Dataset entries:
[Start of section]
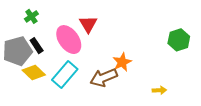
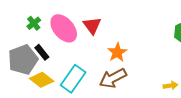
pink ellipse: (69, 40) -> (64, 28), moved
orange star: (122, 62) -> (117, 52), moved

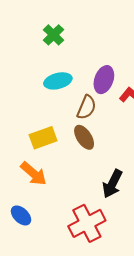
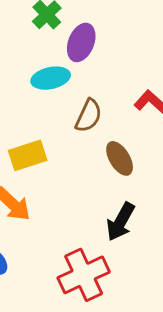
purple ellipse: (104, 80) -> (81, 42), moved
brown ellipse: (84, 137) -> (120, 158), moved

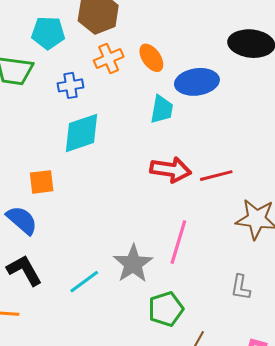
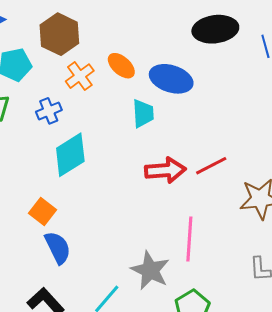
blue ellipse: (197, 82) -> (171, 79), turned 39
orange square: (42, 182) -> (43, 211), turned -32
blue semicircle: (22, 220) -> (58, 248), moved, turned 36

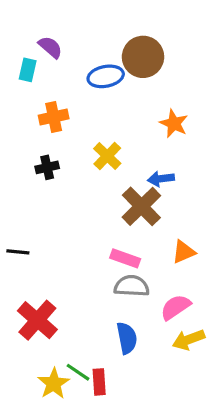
[End of section]
Are you able to set down all the lines above exactly, without any pictures?

pink ellipse: (69, 40) -> (64, 28), moved
orange star: (122, 62) -> (117, 52), moved

purple ellipse: (104, 80) -> (81, 42), moved
brown ellipse: (84, 137) -> (120, 158), moved

blue ellipse: (197, 82) -> (171, 79), turned 39
orange square: (42, 182) -> (43, 211), turned -32
blue semicircle: (22, 220) -> (58, 248), moved, turned 36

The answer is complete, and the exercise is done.